→ WORK ORDER: From the records below, state how many lines include the word "none", giving only that number.

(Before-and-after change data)

::::::

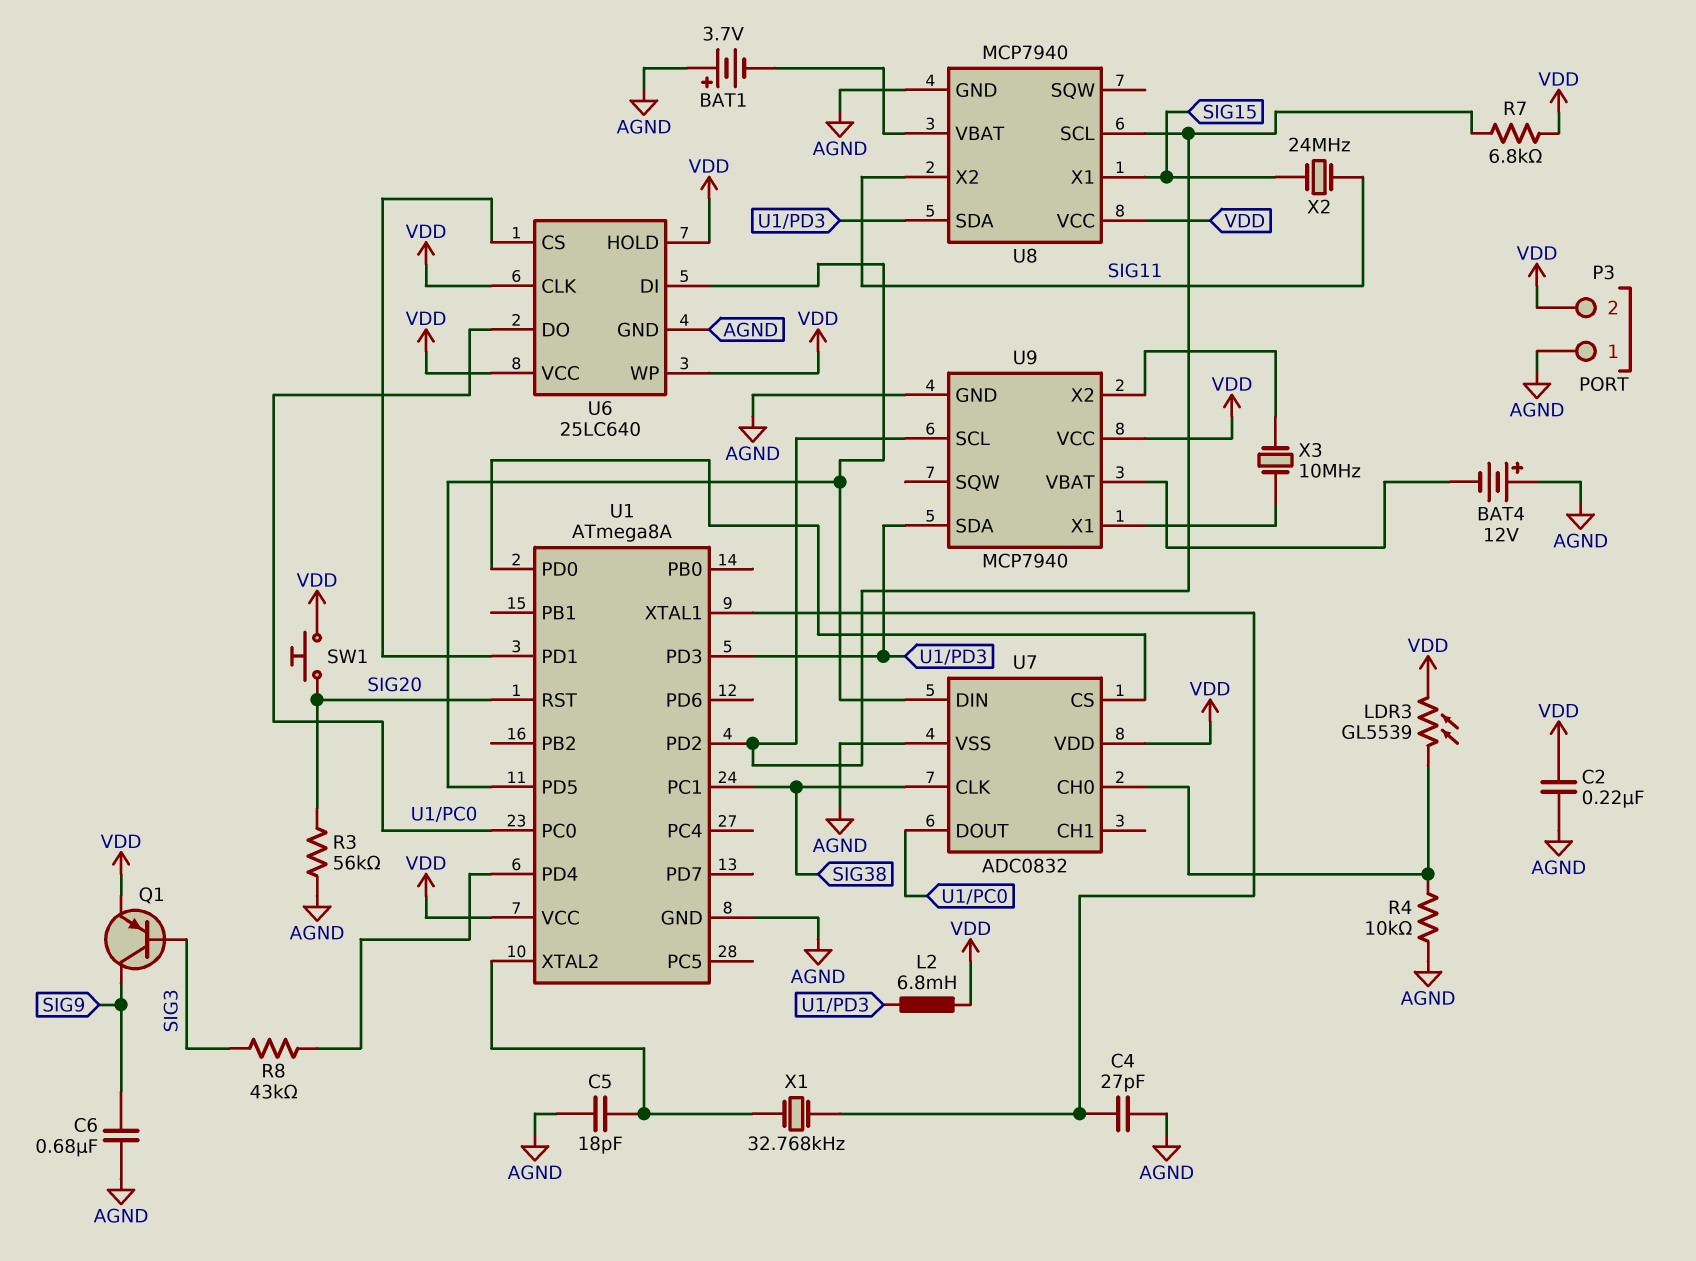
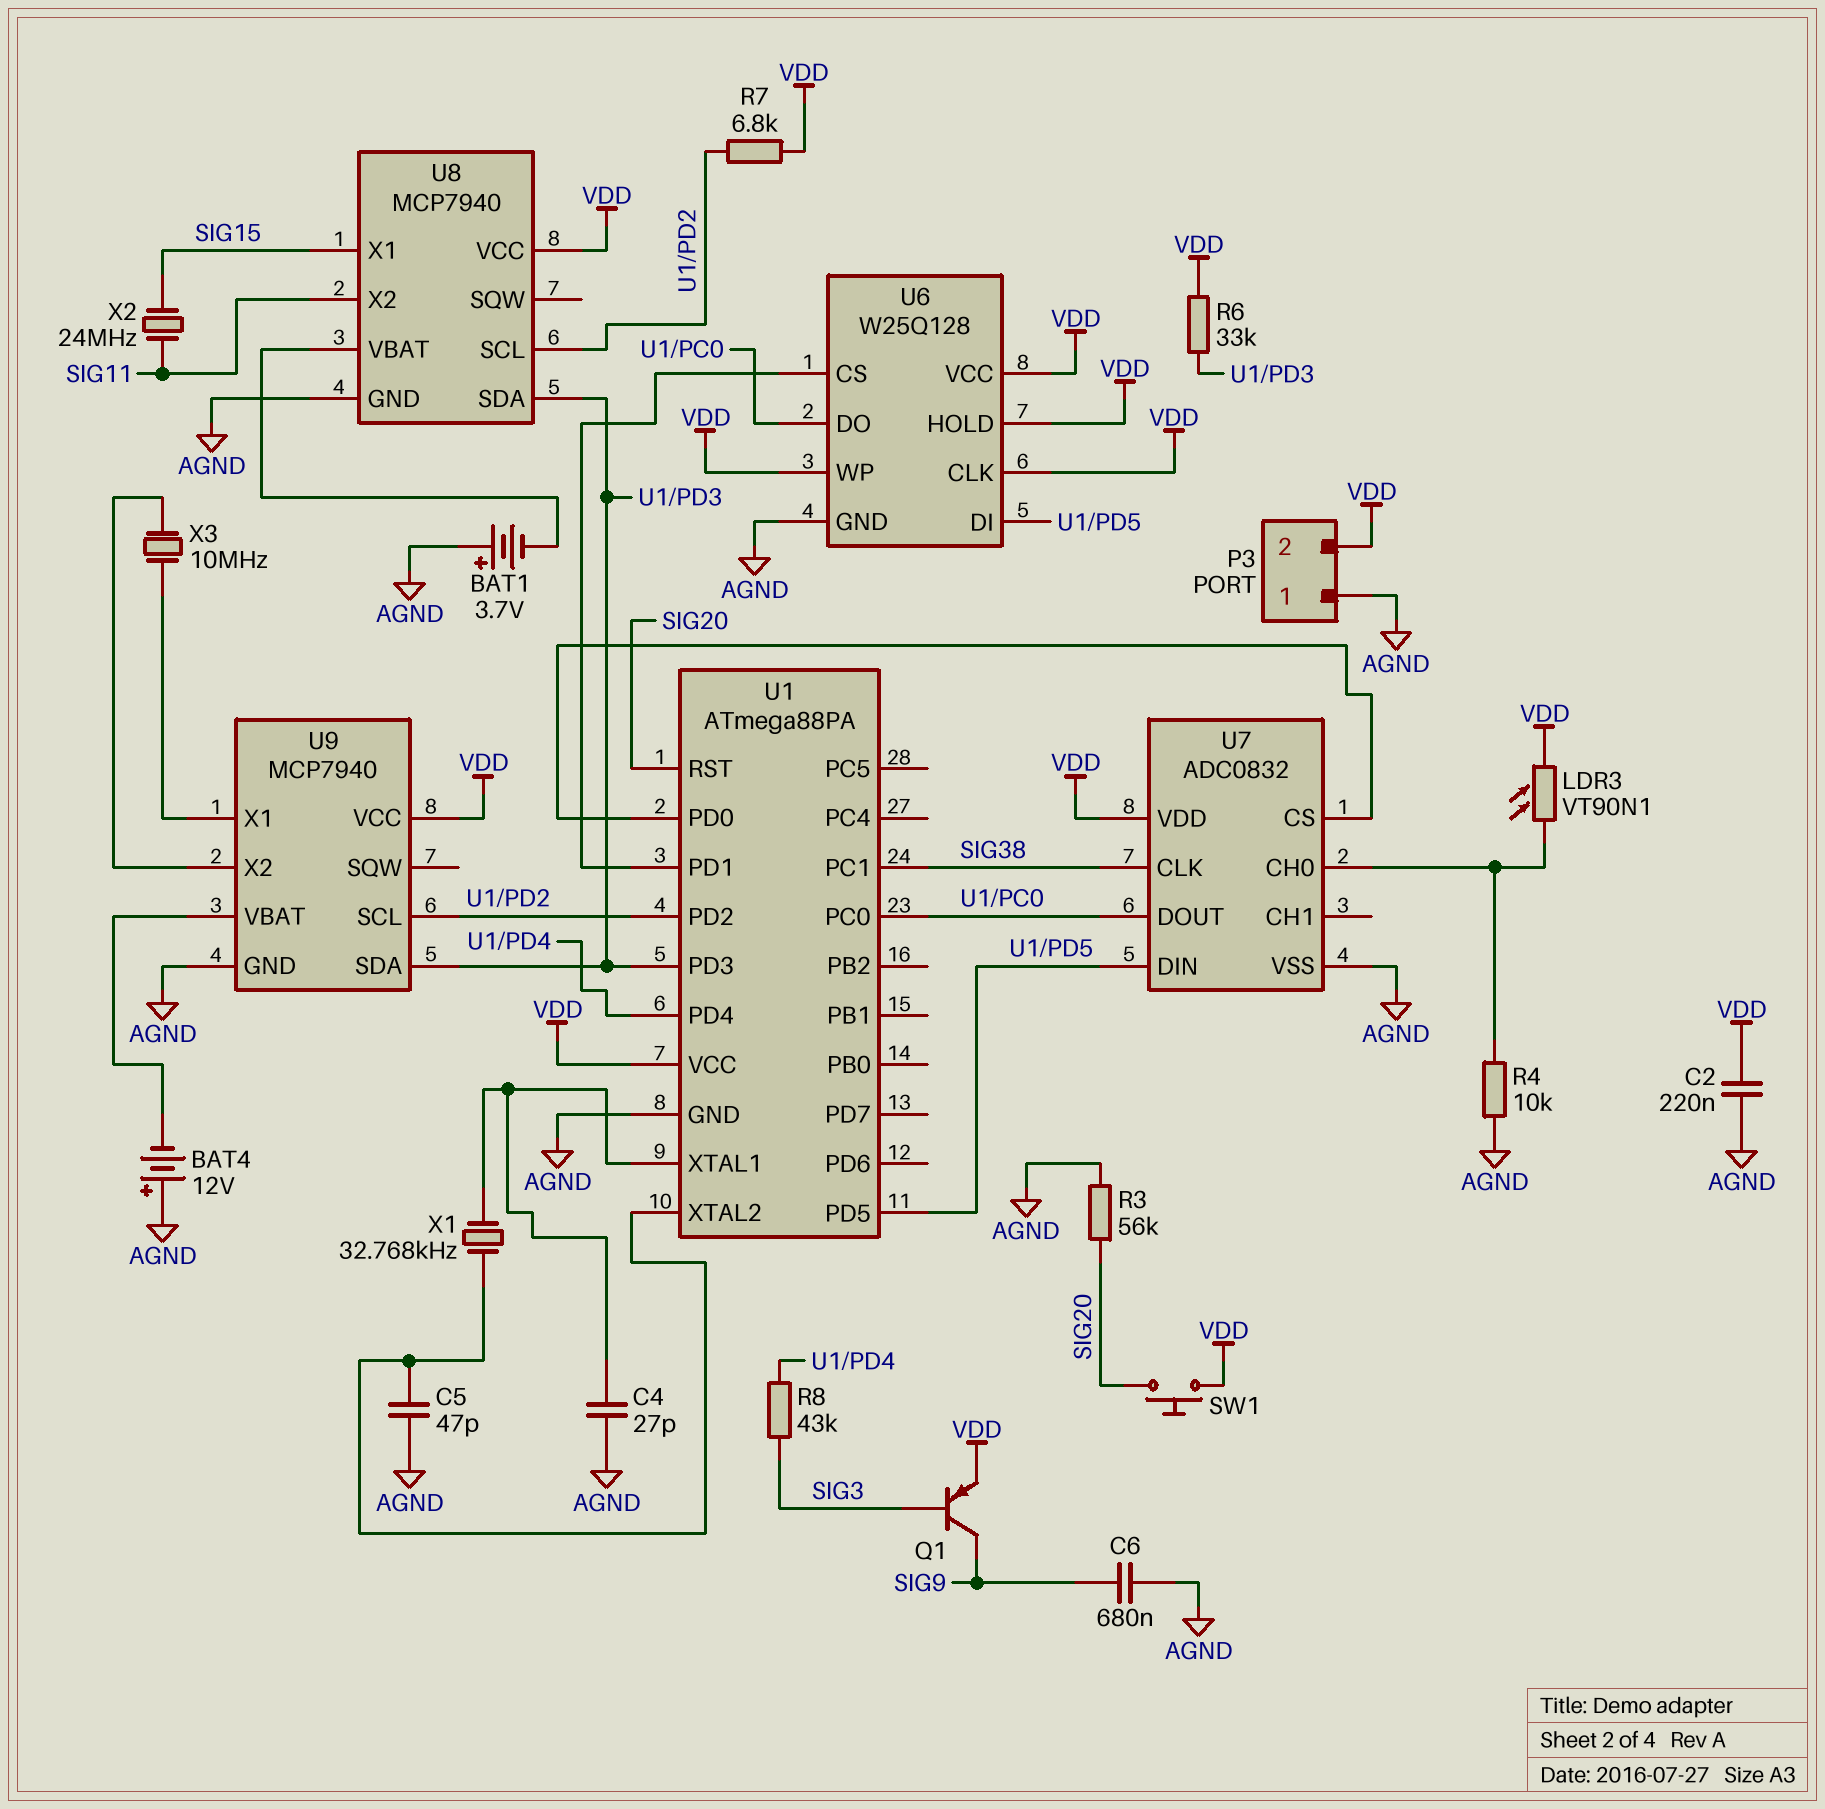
C5: 18pF (AGND, U1/XTAL2) -> 47pF (AGND, U1/XTAL2)
L2: 6.8mH (U1/PD3, VDD) -> none
LDR3: GL5539 (U7/CH0, VDD) -> VT90N1 (U7/CH0, VDD)
R6: none -> 33k (U1/PD3, VDD)
U1: ATmega8A -> ATmega88PA
U6: 25LC640 -> W25Q128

::::::

→ RESULT OF THE TASK: 2